Given request — Write out, word for word, only the lines from the one containing "Segment every instance of stroma." through the final line of the data.

Extracted data entries:
=-=-=-=-=
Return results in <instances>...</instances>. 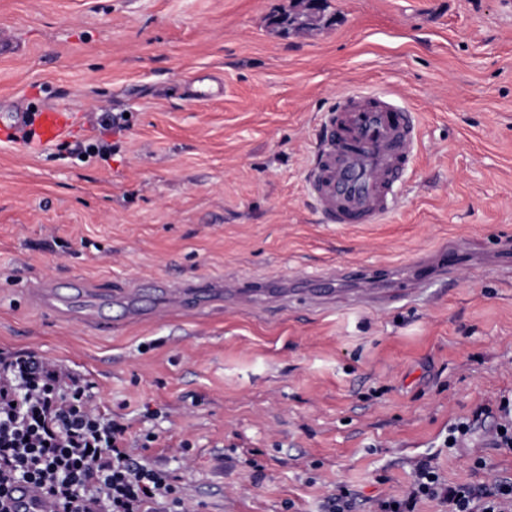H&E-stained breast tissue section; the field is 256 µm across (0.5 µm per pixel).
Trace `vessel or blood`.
<instances>
[{
	"instance_id": "1",
	"label": "vessel or blood",
	"mask_w": 512,
	"mask_h": 512,
	"mask_svg": "<svg viewBox=\"0 0 512 512\" xmlns=\"http://www.w3.org/2000/svg\"><path fill=\"white\" fill-rule=\"evenodd\" d=\"M69 123V113L56 107L15 112L0 127V137L47 144L61 138ZM418 134L413 113L395 107L387 97L361 92L339 97L319 120L307 179V191L325 220L331 224H375L392 214L397 206L395 189L409 168ZM338 277L354 283L349 299L353 305L406 304L426 287L423 281L404 279L397 287L379 288L376 272L358 264L340 268ZM199 293L213 299L245 295L256 305L269 297L262 282L214 278L188 285L171 282L161 290L165 303L179 307ZM303 301L310 309L326 310L335 307L337 297L334 291L313 288Z\"/></svg>"
}]
</instances>
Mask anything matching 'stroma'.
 <instances>
[{
  "instance_id": "1",
  "label": "stroma",
  "mask_w": 512,
  "mask_h": 512,
  "mask_svg": "<svg viewBox=\"0 0 512 512\" xmlns=\"http://www.w3.org/2000/svg\"><path fill=\"white\" fill-rule=\"evenodd\" d=\"M307 11L0 0L18 47L0 55V116L72 114L53 145L0 142V354L86 377L132 433L155 434L145 460L200 512H323L340 486L369 512L425 459L451 485L512 477V450L485 437L512 399V0H323L313 26ZM352 90L392 94L420 136L392 216L323 224L306 168L320 114ZM94 140L110 159L81 156ZM451 240L473 261L382 311L156 309L160 282L201 276L300 288L361 264L412 278ZM83 279L102 326L26 293ZM134 286L146 316L132 321ZM461 419L469 445L443 447Z\"/></svg>"
}]
</instances>
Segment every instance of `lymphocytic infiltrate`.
Listing matches in <instances>:
<instances>
[{"label":"lymphocytic infiltrate","mask_w":512,"mask_h":512,"mask_svg":"<svg viewBox=\"0 0 512 512\" xmlns=\"http://www.w3.org/2000/svg\"><path fill=\"white\" fill-rule=\"evenodd\" d=\"M153 441L104 413L88 381L58 361L0 355V512H12L16 484L41 489L43 512H191L168 472L142 461ZM424 499L448 512H512V478L451 486L425 460L405 495L379 501L378 512H415Z\"/></svg>","instance_id":"lymphocytic-infiltrate-1"}]
</instances>
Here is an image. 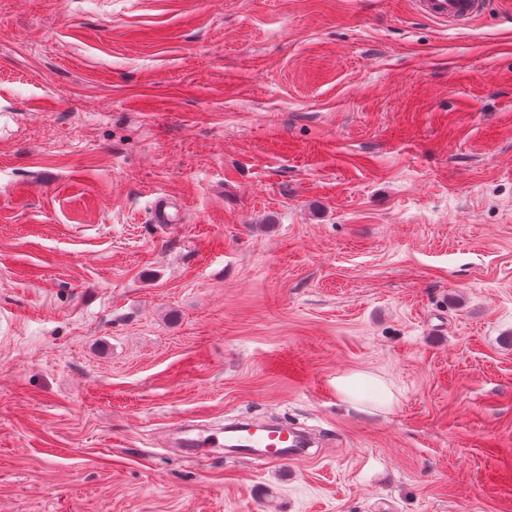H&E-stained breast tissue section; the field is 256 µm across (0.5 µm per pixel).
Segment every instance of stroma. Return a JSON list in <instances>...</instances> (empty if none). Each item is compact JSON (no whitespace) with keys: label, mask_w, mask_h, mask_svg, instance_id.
<instances>
[{"label":"stroma","mask_w":512,"mask_h":512,"mask_svg":"<svg viewBox=\"0 0 512 512\" xmlns=\"http://www.w3.org/2000/svg\"><path fill=\"white\" fill-rule=\"evenodd\" d=\"M0 512H512V0H0ZM424 17L448 26L469 23L483 9V0H413ZM180 208L165 196H157L153 205L154 224H162L164 228H167L168 224H179L181 222ZM372 385L377 391L376 401L391 402L394 394L387 383L379 377L367 373H352L336 378V389L353 408L366 412L367 400L359 394L364 385ZM374 400V401H375ZM178 445L182 448L209 446L234 448L241 458L257 457L265 464H282L295 460L305 453L310 443L297 439L287 425H266L241 421L205 437L190 436L189 431H177Z\"/></svg>","instance_id":"35a3bbf8"}]
</instances>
=-=-=-=-=
Answer to this problem —
Segment every instance of stroma. Return a JSON list in <instances>...</instances> (empty if none). Each item is compact JSON (no whitespace) with keys: label, mask_w, mask_h, mask_svg, instance_id.
<instances>
[{"label":"stroma","mask_w":512,"mask_h":512,"mask_svg":"<svg viewBox=\"0 0 512 512\" xmlns=\"http://www.w3.org/2000/svg\"><path fill=\"white\" fill-rule=\"evenodd\" d=\"M0 512H512V0H0ZM424 17L448 26L469 23L483 9V0H413ZM180 208L165 196H157L153 205L154 224H162L164 228H167L168 224H179L181 222ZM372 385L377 391L376 401L391 402L394 394L387 383L379 377L367 373H352L336 378V389L353 408L366 412L367 400L359 394L364 385ZM374 400V401H375ZM178 445L182 448L209 446L234 448L241 458L257 457L265 464H282L295 460L305 453L310 443L297 439L287 425H266L241 421L205 437L190 436L189 431H177Z\"/></svg>","instance_id":"35a3bbf8"}]
</instances>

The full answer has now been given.